▶ [ABOUT THIS EXERCISE]
Only certain lines below are wanted: those starting at the line containing "SCALE3 pin SCK: D27 -> VP" and ending at the line containing "GPS pin TX: none -> GP4", both included, each retyped exactly.

▶ [DATA SUPPLIED]

★ ★ ★

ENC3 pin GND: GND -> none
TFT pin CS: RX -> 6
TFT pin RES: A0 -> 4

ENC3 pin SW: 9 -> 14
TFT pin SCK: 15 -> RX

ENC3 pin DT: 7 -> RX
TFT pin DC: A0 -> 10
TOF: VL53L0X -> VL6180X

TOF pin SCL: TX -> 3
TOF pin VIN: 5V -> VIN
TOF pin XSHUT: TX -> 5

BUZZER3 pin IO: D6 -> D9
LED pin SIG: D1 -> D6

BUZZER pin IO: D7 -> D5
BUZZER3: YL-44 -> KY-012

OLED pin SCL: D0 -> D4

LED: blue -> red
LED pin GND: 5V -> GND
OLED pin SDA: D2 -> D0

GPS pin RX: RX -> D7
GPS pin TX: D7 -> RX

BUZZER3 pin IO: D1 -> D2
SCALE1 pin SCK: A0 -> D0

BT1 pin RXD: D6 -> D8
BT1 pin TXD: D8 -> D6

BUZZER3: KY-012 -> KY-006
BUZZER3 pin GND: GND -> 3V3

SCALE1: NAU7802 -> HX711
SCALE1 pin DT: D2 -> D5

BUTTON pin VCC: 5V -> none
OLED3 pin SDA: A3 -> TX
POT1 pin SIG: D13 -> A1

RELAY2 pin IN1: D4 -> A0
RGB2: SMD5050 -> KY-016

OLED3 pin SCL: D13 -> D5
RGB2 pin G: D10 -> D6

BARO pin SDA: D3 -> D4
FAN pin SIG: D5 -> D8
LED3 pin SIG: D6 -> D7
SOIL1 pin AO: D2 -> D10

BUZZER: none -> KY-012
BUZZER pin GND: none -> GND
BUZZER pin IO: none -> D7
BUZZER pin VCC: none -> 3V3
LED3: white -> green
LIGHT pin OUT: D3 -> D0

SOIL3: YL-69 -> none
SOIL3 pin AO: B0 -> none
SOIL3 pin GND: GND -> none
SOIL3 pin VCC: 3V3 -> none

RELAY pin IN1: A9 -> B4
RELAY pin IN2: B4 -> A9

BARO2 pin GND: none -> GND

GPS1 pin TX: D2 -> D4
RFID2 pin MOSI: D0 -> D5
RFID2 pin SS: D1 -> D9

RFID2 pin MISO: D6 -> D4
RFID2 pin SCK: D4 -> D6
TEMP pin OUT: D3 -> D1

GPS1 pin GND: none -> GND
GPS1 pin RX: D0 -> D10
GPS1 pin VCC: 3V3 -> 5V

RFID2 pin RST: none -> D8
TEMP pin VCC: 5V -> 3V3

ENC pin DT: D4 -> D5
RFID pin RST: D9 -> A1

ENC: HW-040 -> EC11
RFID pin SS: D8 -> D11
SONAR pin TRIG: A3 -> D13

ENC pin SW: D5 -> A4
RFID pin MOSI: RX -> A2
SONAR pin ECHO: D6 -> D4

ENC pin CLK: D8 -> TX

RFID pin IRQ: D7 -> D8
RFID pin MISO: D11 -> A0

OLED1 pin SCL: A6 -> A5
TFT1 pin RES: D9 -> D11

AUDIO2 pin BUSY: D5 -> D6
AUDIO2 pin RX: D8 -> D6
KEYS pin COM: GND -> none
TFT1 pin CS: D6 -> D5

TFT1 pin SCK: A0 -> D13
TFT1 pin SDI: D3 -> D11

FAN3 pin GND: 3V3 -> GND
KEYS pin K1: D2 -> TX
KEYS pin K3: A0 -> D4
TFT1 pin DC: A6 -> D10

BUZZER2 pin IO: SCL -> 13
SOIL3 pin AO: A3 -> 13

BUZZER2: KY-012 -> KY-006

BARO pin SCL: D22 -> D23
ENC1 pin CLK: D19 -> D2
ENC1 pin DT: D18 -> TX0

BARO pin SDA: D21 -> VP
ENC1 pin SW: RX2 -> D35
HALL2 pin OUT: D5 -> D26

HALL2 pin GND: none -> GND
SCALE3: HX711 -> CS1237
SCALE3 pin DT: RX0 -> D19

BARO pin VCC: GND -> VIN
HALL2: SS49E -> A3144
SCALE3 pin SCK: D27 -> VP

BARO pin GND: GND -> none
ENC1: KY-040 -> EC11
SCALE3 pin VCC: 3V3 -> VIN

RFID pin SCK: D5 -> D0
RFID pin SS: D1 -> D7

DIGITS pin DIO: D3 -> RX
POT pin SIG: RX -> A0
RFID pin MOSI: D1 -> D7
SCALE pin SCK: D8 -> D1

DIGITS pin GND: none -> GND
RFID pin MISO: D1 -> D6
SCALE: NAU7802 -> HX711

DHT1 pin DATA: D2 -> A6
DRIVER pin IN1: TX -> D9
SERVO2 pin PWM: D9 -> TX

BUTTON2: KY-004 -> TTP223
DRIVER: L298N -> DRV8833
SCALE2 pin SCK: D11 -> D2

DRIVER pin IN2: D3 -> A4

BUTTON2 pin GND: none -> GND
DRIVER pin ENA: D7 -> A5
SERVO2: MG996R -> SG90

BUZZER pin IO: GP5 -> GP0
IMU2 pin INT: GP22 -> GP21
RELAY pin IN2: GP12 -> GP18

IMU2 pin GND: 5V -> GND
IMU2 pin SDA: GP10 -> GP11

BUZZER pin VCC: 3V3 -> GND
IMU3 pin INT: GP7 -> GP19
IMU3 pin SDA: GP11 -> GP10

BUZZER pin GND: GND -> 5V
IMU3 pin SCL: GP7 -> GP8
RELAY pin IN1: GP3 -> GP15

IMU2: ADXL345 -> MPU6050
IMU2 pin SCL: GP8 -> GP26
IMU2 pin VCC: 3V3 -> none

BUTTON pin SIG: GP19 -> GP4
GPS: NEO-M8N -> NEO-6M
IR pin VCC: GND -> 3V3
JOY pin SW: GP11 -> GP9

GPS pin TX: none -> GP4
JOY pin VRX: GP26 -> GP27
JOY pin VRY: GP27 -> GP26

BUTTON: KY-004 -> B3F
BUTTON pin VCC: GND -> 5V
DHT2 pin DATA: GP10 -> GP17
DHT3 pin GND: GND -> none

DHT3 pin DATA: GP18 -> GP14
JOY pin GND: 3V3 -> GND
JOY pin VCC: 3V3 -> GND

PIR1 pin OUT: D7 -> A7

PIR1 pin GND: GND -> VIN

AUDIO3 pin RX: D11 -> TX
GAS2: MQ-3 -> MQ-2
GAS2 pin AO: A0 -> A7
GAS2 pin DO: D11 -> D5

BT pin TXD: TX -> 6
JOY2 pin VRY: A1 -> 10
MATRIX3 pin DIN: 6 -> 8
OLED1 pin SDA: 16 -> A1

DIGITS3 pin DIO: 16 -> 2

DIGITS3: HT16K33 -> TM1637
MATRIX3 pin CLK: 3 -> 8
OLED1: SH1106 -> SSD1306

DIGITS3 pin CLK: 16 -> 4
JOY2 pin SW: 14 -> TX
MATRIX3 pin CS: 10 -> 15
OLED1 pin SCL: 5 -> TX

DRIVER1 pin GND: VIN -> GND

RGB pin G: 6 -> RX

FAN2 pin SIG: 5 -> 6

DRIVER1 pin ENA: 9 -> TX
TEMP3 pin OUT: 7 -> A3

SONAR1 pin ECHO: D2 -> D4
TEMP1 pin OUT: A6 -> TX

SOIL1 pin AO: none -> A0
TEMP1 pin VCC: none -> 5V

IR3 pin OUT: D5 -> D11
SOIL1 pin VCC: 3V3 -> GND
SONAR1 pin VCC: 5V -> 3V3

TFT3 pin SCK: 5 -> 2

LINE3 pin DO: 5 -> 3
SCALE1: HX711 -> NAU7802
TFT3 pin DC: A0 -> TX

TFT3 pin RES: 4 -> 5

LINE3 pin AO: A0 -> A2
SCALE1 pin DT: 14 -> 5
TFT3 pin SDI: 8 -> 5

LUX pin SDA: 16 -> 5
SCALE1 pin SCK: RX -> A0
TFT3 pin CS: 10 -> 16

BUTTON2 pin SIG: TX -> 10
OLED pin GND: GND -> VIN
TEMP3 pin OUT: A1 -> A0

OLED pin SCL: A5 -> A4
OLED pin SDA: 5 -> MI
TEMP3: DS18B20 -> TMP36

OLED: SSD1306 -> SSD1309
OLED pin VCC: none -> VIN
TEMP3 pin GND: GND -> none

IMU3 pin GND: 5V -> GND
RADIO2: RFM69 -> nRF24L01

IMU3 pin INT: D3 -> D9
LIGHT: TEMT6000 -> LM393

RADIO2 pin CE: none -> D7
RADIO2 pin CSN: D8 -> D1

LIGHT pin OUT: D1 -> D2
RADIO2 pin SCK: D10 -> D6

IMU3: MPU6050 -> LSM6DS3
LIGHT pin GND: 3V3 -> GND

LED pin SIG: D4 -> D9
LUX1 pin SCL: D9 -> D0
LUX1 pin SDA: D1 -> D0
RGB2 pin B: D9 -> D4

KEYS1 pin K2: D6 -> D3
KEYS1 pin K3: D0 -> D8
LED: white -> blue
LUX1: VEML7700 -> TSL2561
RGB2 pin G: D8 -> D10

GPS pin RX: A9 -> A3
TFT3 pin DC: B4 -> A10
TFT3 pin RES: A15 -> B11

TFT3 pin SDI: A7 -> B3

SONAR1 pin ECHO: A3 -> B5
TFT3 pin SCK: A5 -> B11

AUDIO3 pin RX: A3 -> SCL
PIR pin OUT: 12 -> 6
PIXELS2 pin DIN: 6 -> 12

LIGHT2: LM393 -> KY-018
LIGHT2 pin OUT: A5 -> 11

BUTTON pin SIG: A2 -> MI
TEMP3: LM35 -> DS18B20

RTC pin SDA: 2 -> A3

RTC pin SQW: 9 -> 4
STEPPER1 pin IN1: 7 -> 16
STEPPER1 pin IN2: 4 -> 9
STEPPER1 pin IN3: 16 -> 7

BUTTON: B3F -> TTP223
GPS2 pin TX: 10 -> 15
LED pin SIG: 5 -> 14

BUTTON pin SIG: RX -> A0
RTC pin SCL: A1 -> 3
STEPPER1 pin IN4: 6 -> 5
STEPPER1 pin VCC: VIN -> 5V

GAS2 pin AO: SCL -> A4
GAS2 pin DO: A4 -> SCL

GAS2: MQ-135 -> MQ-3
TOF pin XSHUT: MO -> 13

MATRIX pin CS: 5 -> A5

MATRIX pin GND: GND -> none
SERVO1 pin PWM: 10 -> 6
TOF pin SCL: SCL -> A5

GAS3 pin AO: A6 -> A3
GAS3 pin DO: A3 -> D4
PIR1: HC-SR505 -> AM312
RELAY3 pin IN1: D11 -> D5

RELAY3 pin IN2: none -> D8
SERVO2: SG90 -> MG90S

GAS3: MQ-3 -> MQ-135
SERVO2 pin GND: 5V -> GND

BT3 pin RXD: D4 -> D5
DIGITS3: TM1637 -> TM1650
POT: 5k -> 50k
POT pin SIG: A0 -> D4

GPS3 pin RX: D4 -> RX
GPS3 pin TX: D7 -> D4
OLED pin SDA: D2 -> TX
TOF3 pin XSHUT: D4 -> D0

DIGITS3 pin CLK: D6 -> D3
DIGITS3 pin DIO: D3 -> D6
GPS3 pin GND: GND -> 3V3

★ ★ ★

▶ [EXERCISE OUTPUT]
SCALE3 pin SCK: D27 -> VP

BARO pin GND: GND -> none
ENC1: KY-040 -> EC11
SCALE3 pin VCC: 3V3 -> VIN

RFID pin SCK: D5 -> D0
RFID pin SS: D1 -> D7

DIGITS pin DIO: D3 -> RX
POT pin SIG: RX -> A0
RFID pin MOSI: D1 -> D7
SCALE pin SCK: D8 -> D1

DIGITS pin GND: none -> GND
RFID pin MISO: D1 -> D6
SCALE: NAU7802 -> HX711

DHT1 pin DATA: D2 -> A6
DRIVER pin IN1: TX -> D9
SERVO2 pin PWM: D9 -> TX

BUTTON2: KY-004 -> TTP223
DRIVER: L298N -> DRV8833
SCALE2 pin SCK: D11 -> D2

DRIVER pin IN2: D3 -> A4

BUTTON2 pin GND: none -> GND
DRIVER pin ENA: D7 -> A5
SERVO2: MG996R -> SG90

BUZZER pin IO: GP5 -> GP0
IMU2 pin INT: GP22 -> GP21
RELAY pin IN2: GP12 -> GP18

IMU2 pin GND: 5V -> GND
IMU2 pin SDA: GP10 -> GP11

BUZZER pin VCC: 3V3 -> GND
IMU3 pin INT: GP7 -> GP19
IMU3 pin SDA: GP11 -> GP10

BUZZER pin GND: GND -> 5V
IMU3 pin SCL: GP7 -> GP8
RELAY pin IN1: GP3 -> GP15

IMU2: ADXL345 -> MPU6050
IMU2 pin SCL: GP8 -> GP26
IMU2 pin VCC: 3V3 -> none

BUTTON pin SIG: GP19 -> GP4
GPS: NEO-M8N -> NEO-6M
IR pin VCC: GND -> 3V3
JOY pin SW: GP11 -> GP9

GPS pin TX: none -> GP4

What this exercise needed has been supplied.